▼

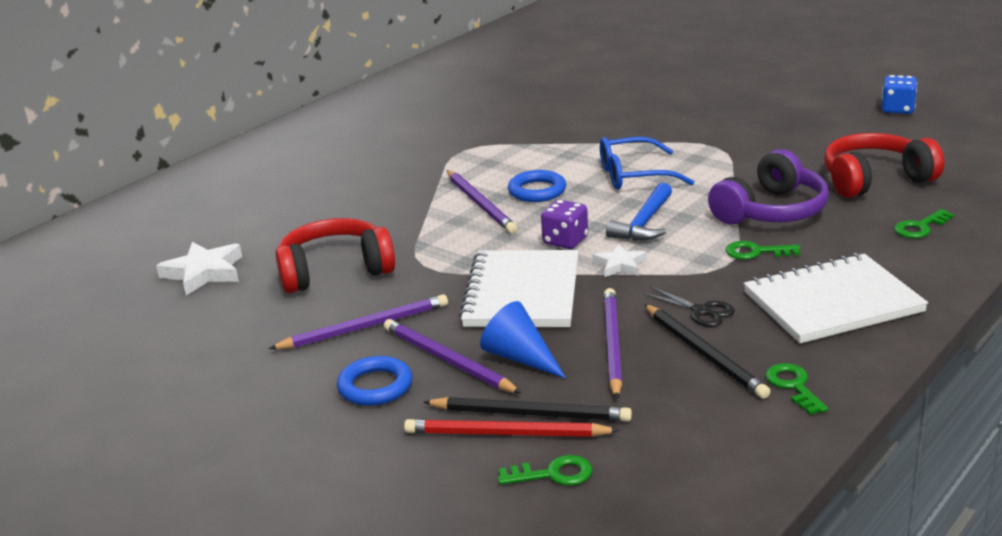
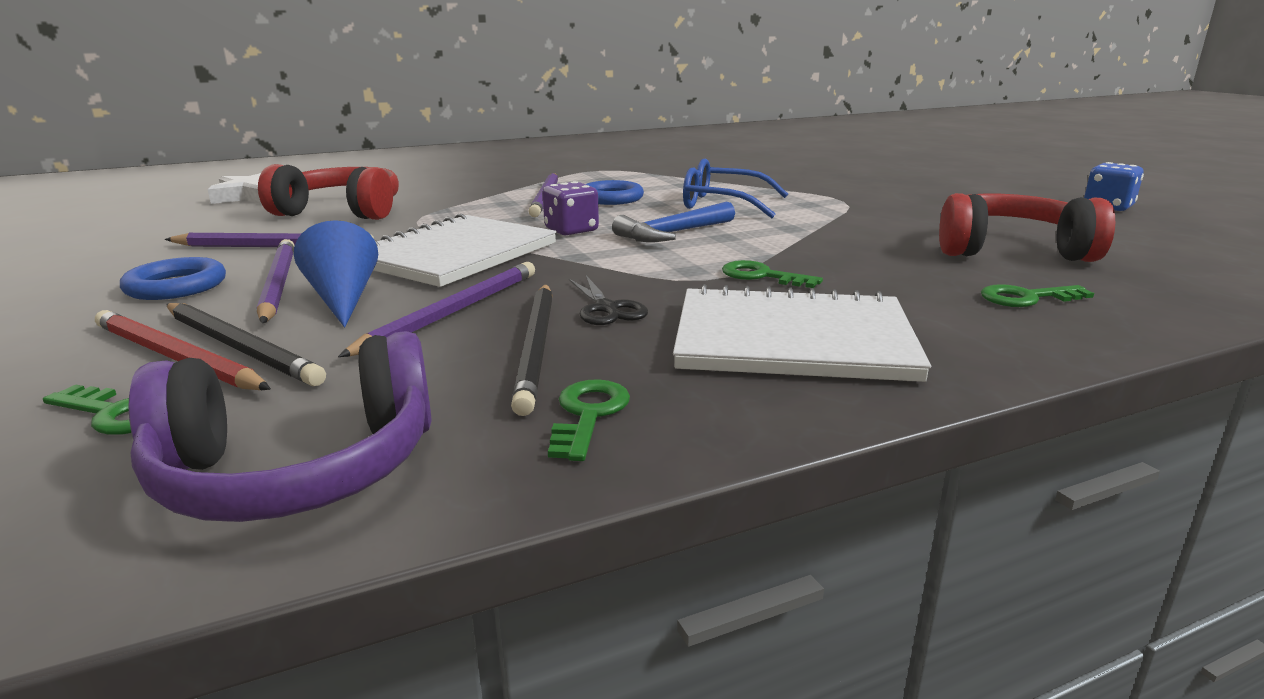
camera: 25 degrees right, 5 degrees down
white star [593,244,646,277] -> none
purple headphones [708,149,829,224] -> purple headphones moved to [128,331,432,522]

▲
▼

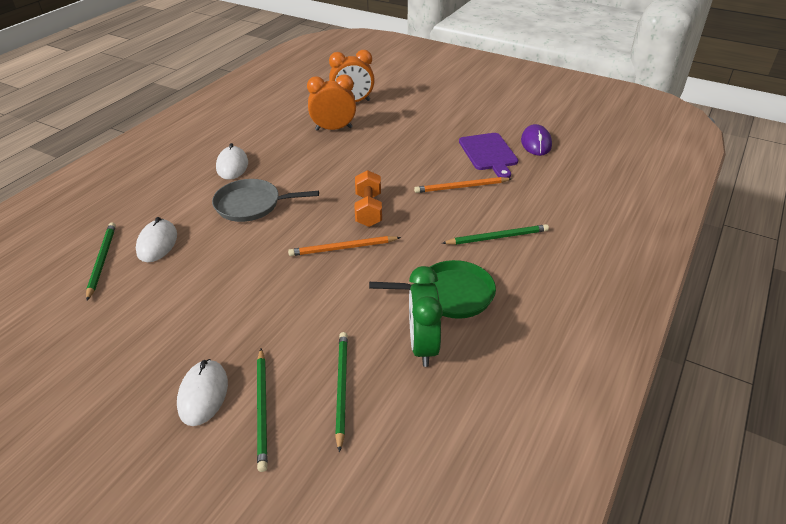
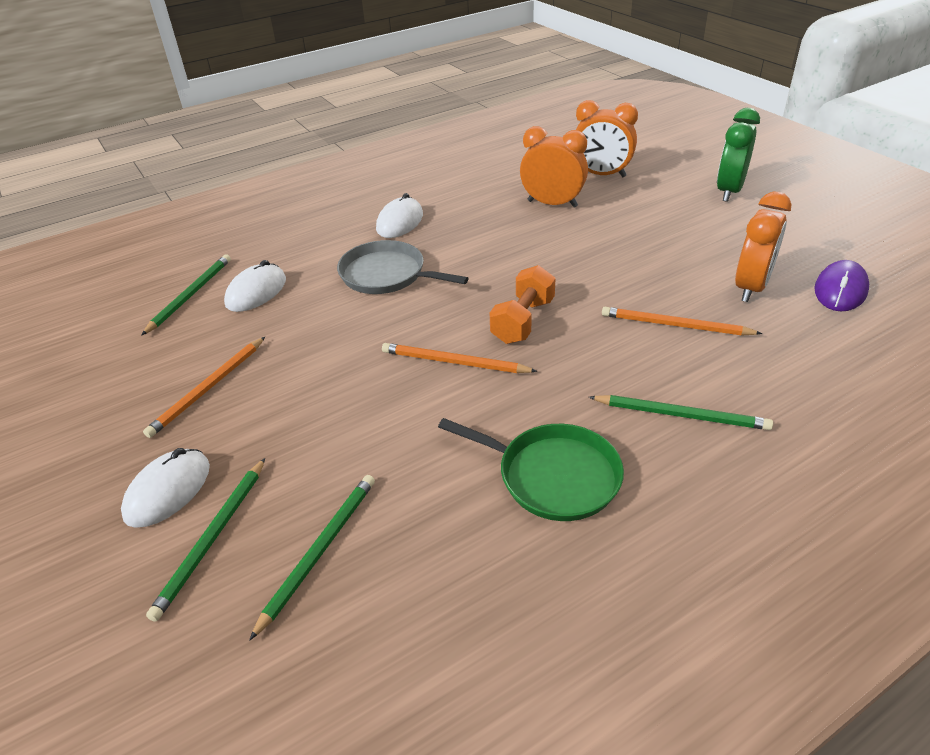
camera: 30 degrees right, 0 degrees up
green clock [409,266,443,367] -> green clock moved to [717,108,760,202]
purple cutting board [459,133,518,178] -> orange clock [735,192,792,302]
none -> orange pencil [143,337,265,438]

▲

▸ **DESCRIPTION OF THE TASK**: Apply a filter for "none" to the data above, then copy each line that matches.

▸ **ANSWER TO THIS TASK**:
white star [593,244,646,277] -> none
none -> orange pencil [143,337,265,438]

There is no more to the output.